### The exercise
Copy the listing below word for word, starting at its first line and ending at the line that contains "cyan square at", with both of those lines included.

### Records
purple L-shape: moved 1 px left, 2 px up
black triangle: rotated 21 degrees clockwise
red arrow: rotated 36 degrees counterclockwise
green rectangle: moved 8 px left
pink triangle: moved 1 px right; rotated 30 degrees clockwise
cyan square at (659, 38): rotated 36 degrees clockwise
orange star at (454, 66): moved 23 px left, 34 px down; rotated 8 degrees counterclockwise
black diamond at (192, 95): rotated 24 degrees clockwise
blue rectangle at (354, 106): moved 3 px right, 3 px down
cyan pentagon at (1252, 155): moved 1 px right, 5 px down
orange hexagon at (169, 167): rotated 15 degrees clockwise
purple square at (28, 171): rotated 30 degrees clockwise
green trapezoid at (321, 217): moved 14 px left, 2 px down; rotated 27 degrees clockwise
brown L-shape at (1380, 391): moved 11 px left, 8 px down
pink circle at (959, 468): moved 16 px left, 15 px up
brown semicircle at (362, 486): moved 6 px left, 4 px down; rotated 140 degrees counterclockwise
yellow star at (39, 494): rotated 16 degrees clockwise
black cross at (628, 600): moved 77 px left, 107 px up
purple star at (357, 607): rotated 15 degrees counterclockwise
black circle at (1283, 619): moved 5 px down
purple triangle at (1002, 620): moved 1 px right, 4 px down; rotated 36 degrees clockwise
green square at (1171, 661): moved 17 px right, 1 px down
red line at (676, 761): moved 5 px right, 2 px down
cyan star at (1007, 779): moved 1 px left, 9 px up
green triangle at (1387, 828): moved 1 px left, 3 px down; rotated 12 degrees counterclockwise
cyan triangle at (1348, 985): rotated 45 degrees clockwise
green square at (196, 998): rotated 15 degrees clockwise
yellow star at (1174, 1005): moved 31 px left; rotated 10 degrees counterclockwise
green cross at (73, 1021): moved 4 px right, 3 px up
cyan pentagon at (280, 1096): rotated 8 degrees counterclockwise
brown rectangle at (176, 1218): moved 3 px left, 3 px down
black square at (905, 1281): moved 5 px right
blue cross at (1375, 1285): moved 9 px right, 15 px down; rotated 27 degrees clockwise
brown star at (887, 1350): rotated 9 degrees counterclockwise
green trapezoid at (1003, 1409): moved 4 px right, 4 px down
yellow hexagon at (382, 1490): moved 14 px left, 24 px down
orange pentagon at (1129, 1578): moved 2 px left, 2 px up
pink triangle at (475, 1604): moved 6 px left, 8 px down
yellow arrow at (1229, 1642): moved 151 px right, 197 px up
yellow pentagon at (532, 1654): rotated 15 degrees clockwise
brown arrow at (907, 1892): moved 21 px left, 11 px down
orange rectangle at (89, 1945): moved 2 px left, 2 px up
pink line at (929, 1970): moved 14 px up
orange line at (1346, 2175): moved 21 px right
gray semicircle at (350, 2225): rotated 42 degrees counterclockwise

### Task output
purple L-shape: moved 1 px left, 2 px up
black triangle: rotated 21 degrees clockwise
red arrow: rotated 36 degrees counterclockwise
green rectangle: moved 8 px left
pink triangle: moved 1 px right; rotated 30 degrees clockwise
cyan square at (659, 38): rotated 36 degrees clockwise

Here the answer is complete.